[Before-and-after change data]
=== Begin Enclosure ===

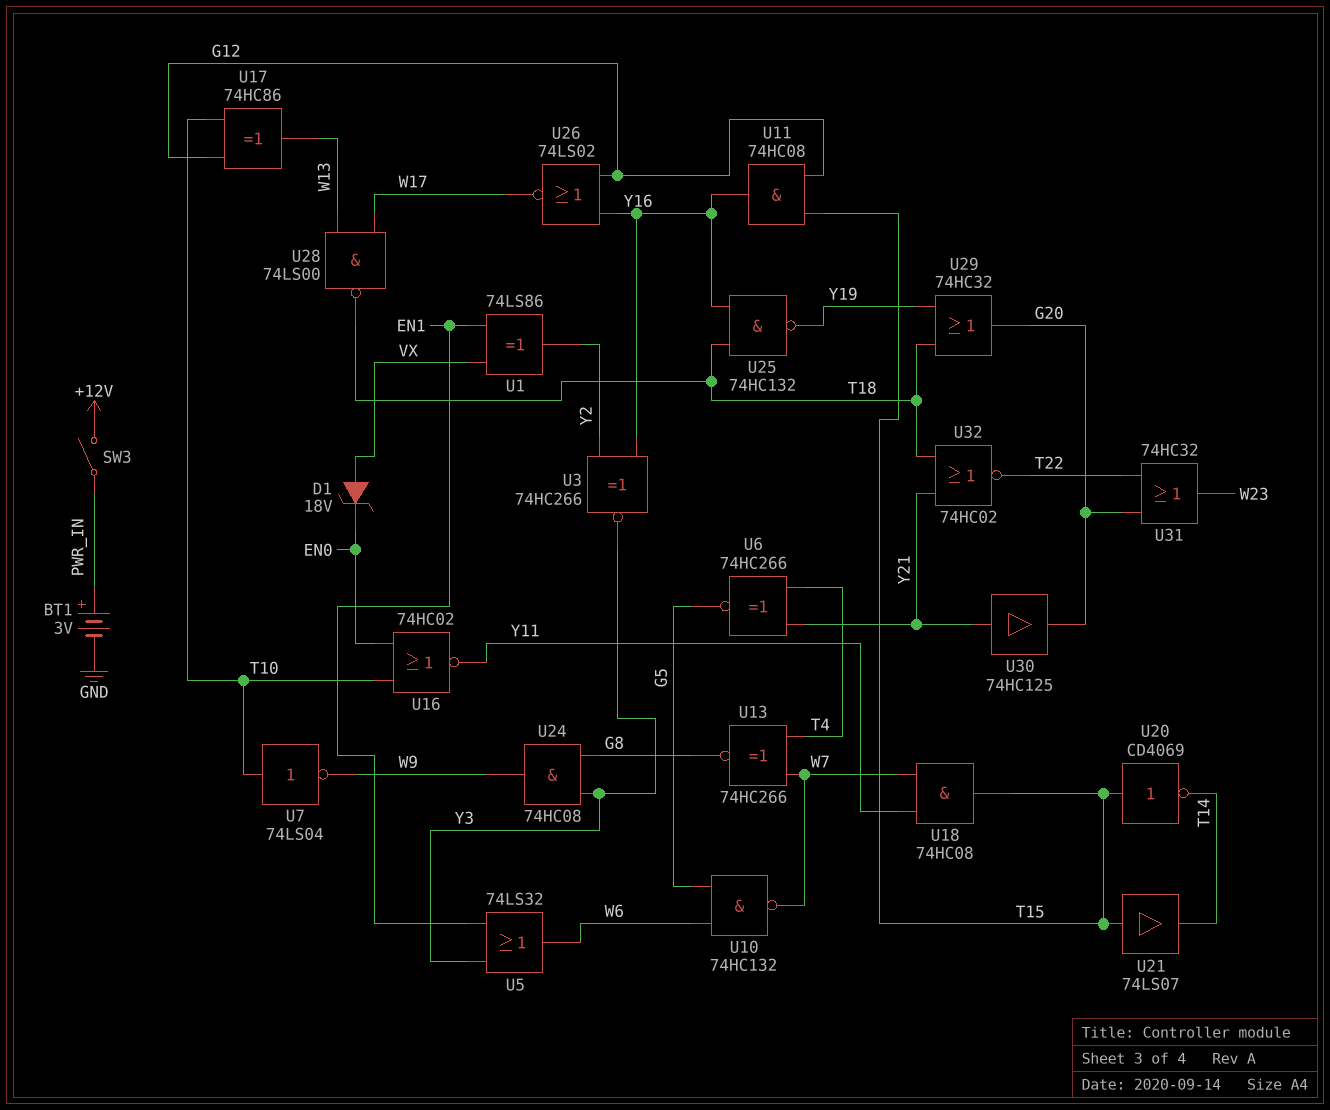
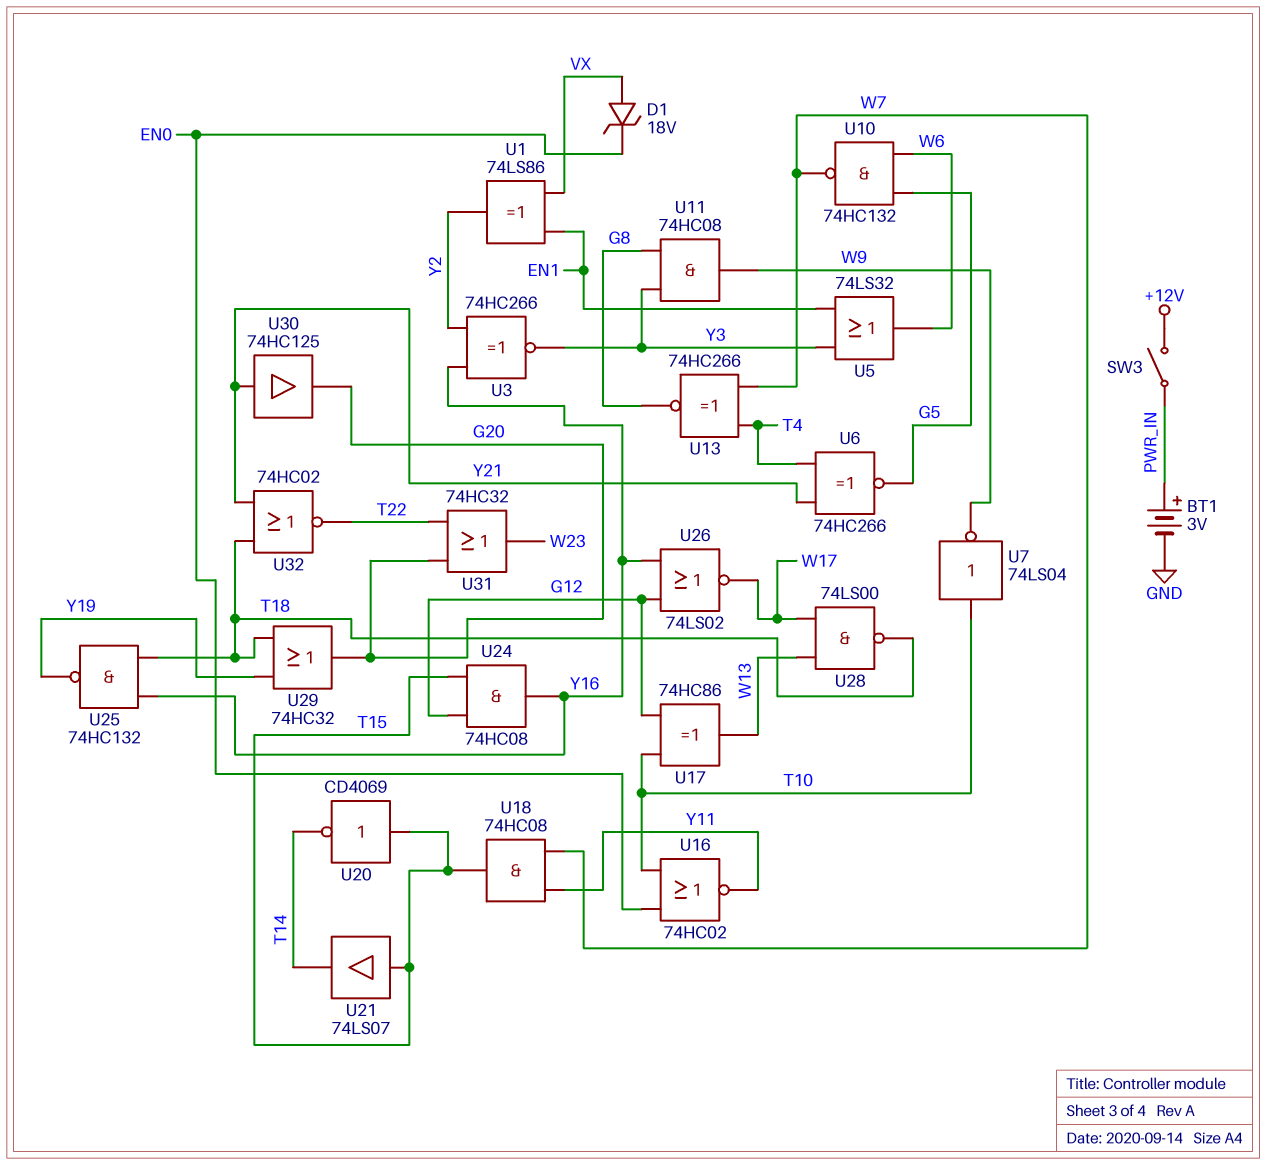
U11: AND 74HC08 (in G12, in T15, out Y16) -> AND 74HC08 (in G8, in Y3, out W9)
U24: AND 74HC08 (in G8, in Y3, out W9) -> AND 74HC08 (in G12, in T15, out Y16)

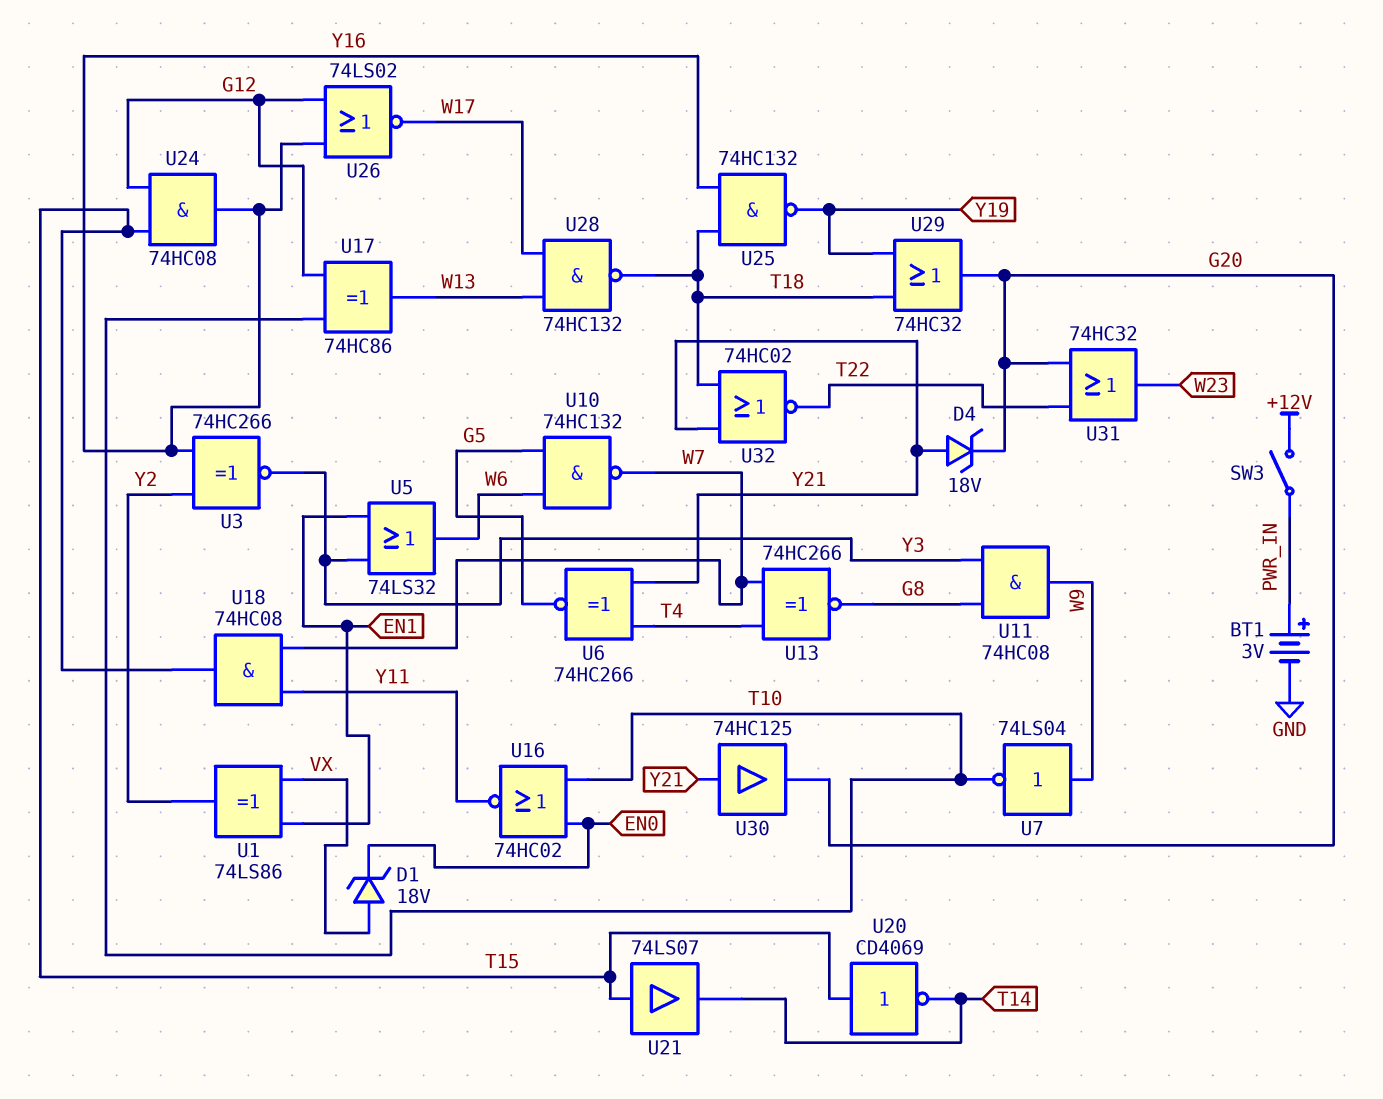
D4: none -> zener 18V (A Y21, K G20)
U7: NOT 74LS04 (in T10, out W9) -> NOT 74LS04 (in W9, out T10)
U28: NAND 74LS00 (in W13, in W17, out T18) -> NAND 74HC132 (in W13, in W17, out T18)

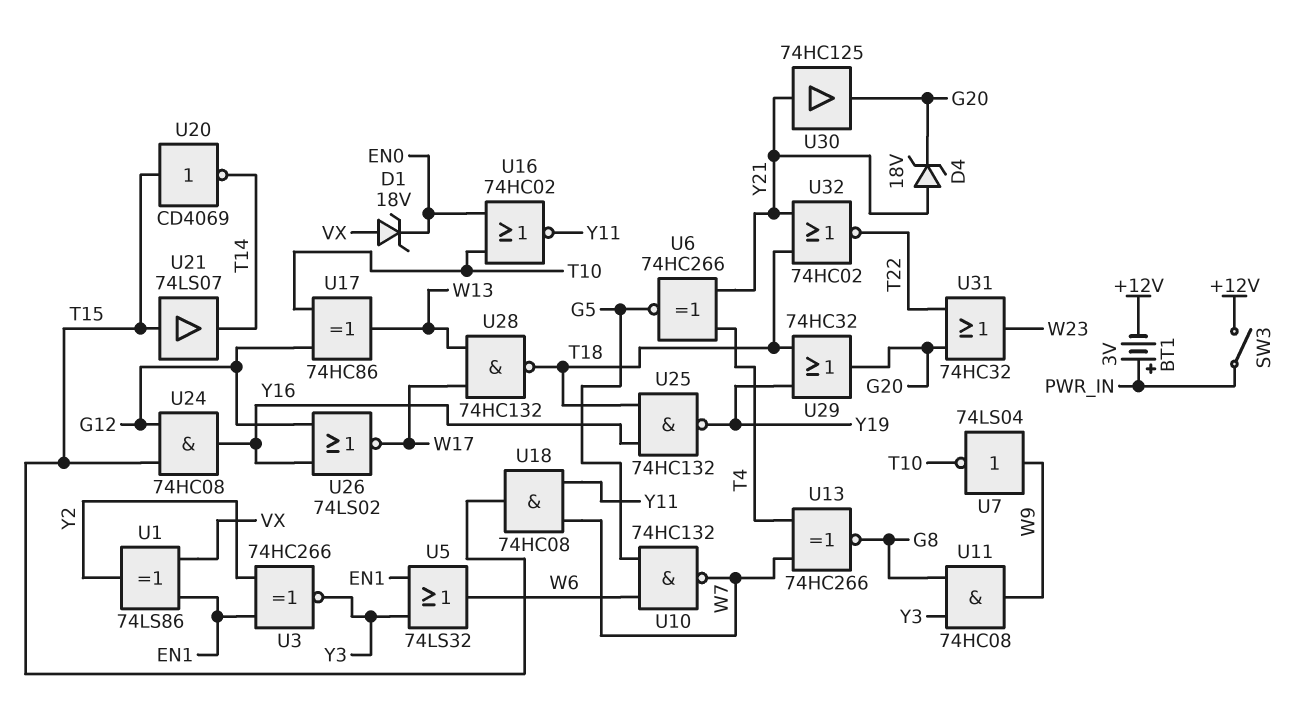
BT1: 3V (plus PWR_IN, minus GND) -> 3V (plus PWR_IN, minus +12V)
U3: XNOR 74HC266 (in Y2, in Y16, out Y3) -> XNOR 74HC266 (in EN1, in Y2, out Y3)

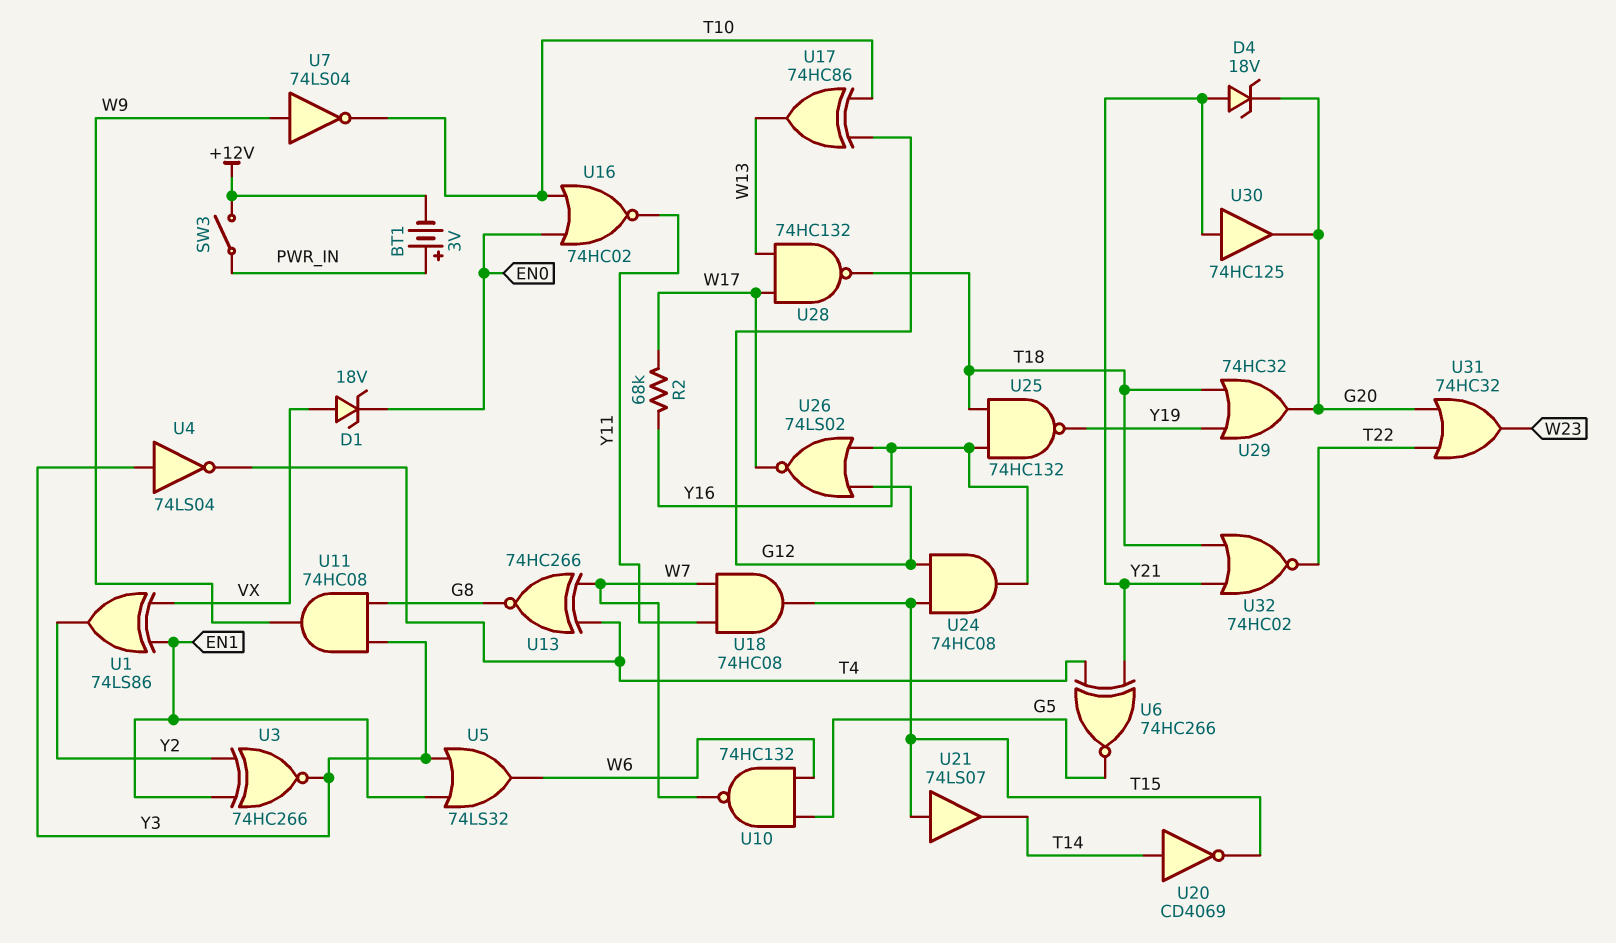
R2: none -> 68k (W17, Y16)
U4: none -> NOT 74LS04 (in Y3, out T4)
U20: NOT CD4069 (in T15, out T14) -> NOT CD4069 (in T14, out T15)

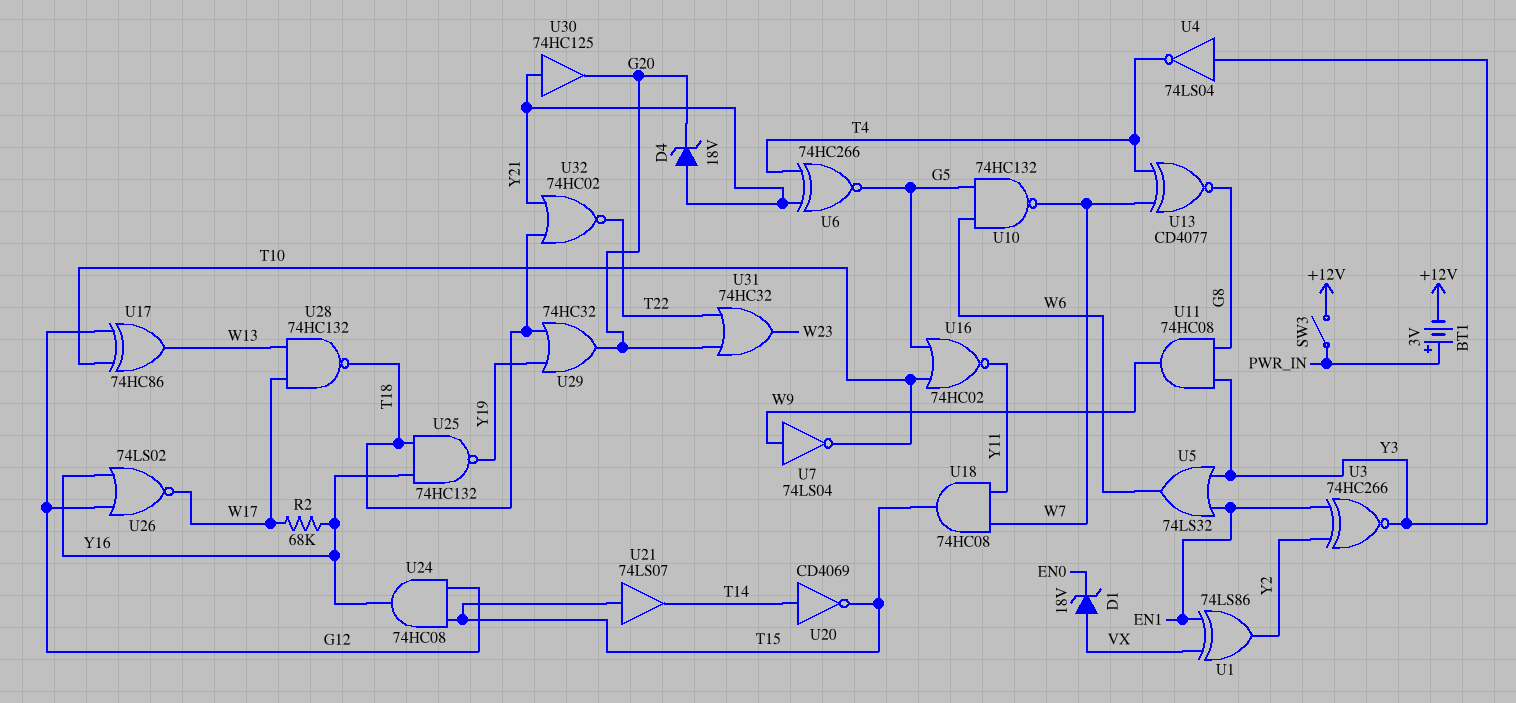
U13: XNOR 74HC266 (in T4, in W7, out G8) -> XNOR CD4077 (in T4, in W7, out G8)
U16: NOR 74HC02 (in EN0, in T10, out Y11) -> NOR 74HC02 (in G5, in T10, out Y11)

=== End Enclosure ===

Retype, exactly as written, each line from the one containing "U20: NOT CD4069" through the end of the data above, and leave out every picture.

U20: NOT CD4069 (in T15, out T14) -> NOT CD4069 (in T14, out T15)

U13: XNOR 74HC266 (in T4, in W7, out G8) -> XNOR CD4077 (in T4, in W7, out G8)
U16: NOR 74HC02 (in EN0, in T10, out Y11) -> NOR 74HC02 (in G5, in T10, out Y11)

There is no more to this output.